(Dataset excerpts)
------------

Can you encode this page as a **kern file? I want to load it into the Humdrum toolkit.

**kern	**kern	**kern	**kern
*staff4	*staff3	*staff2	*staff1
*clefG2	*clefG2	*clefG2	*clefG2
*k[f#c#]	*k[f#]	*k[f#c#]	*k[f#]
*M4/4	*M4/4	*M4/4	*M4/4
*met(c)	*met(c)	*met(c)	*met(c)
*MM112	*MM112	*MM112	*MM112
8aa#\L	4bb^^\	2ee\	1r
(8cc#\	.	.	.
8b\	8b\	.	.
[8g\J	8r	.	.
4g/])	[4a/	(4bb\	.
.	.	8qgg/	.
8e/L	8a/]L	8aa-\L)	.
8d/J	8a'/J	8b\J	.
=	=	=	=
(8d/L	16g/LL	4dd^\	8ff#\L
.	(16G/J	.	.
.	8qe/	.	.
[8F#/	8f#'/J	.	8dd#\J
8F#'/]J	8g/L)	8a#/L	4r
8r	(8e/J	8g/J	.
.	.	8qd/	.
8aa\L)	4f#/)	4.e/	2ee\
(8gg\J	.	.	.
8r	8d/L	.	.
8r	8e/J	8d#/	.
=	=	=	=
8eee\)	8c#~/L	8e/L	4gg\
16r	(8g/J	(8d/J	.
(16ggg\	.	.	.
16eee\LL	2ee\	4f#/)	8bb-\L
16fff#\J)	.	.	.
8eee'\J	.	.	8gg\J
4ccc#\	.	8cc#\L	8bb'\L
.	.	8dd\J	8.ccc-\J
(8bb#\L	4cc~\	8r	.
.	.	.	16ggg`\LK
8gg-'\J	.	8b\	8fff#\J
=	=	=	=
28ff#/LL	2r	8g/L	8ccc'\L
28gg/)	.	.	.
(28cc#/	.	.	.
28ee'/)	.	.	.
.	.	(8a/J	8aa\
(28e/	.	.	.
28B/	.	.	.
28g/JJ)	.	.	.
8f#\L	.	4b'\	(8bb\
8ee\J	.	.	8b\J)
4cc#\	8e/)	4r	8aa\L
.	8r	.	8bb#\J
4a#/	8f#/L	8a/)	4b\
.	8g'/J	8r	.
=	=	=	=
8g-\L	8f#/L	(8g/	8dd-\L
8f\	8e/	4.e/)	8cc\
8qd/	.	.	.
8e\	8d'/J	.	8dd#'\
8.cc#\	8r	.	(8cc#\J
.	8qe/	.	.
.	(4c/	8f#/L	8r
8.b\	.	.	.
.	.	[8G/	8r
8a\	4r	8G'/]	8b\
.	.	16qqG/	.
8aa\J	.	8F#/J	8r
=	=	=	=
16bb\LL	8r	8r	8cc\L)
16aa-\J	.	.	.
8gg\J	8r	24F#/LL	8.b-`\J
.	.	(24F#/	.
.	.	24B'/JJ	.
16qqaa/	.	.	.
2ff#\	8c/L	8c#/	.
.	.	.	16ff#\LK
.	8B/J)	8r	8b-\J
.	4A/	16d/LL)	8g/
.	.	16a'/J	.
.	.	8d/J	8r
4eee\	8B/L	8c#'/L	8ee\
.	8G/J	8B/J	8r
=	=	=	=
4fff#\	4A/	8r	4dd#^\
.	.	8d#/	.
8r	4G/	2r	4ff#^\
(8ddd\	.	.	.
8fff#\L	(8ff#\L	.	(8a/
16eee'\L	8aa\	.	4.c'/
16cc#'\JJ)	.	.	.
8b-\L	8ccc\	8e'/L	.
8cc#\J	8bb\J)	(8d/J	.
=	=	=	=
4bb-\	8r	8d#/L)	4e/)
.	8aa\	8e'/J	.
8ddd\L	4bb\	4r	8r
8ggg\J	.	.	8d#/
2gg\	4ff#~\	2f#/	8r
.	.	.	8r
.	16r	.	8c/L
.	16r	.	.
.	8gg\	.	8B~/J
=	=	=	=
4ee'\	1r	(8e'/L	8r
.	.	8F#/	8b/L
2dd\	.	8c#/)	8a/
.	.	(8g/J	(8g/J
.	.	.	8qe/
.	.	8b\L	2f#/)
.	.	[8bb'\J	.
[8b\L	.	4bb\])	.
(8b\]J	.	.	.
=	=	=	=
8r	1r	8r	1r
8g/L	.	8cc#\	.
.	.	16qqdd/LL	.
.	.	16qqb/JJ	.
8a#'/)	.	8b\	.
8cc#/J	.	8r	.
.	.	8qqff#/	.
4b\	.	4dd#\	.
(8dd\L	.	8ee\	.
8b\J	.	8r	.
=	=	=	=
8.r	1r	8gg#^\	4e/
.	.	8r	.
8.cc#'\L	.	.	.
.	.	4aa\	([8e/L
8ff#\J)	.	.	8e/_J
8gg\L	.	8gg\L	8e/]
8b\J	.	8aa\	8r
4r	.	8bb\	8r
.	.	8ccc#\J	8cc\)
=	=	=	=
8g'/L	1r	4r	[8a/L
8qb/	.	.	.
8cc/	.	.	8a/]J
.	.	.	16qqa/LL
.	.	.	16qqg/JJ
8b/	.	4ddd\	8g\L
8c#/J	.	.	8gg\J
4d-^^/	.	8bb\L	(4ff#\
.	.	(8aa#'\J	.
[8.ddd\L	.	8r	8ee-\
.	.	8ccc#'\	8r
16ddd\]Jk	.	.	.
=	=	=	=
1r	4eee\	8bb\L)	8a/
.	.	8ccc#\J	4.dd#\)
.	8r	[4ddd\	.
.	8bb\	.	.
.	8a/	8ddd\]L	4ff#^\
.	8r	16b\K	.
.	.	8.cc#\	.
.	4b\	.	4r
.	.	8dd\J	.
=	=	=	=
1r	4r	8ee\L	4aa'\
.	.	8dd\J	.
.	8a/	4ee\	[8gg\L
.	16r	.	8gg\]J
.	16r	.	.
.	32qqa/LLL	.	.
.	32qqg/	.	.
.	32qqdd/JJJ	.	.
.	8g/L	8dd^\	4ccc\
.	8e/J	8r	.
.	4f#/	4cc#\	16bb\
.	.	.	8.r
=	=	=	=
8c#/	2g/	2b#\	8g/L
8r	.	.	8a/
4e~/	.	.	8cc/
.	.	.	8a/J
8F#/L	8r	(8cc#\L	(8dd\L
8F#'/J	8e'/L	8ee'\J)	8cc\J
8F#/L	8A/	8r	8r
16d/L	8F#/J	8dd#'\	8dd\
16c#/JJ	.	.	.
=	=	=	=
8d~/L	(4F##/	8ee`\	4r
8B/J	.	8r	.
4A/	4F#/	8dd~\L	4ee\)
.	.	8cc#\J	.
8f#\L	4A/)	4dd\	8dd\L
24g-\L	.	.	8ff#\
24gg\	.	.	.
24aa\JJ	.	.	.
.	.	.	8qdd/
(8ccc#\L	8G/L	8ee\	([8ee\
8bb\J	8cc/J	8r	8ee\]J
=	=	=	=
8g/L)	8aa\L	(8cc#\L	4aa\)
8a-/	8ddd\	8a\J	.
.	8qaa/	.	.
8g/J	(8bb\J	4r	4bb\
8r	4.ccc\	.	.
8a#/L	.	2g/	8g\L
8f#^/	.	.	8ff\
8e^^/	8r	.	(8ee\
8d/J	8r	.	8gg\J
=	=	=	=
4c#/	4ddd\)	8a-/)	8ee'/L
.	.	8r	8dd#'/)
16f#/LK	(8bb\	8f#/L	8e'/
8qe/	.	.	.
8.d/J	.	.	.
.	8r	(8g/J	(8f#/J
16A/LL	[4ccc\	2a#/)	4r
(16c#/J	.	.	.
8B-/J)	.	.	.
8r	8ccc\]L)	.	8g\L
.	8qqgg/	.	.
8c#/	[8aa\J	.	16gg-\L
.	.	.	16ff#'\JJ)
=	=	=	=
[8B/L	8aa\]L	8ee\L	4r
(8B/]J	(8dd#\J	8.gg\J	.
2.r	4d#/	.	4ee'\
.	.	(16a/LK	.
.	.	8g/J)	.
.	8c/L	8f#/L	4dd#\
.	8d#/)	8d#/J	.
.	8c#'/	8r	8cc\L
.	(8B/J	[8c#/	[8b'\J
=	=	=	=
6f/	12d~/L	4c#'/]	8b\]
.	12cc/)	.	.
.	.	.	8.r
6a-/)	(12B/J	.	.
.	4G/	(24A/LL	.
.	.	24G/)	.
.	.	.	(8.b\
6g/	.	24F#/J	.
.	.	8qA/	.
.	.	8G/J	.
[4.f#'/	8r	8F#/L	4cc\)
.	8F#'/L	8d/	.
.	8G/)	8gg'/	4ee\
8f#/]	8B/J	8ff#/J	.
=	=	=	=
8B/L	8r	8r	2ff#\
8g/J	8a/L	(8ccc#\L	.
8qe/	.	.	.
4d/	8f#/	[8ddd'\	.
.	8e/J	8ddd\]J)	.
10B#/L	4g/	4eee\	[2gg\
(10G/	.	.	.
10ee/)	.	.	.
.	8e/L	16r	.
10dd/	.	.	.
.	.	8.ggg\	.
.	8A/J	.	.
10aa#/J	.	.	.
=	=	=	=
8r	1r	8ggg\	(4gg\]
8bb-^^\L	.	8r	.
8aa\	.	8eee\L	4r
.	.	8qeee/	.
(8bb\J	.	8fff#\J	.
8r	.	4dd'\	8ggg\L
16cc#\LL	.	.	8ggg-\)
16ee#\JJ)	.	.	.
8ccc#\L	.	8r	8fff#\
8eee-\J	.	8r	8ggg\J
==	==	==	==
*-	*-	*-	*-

------------

Locate each line above that contains the string "kern", and copy every such line. Case counts.

Can you encode this page as a **kern file? I want to load it into the Humdrum toolkit.
**kern	**kern	**kern	**kern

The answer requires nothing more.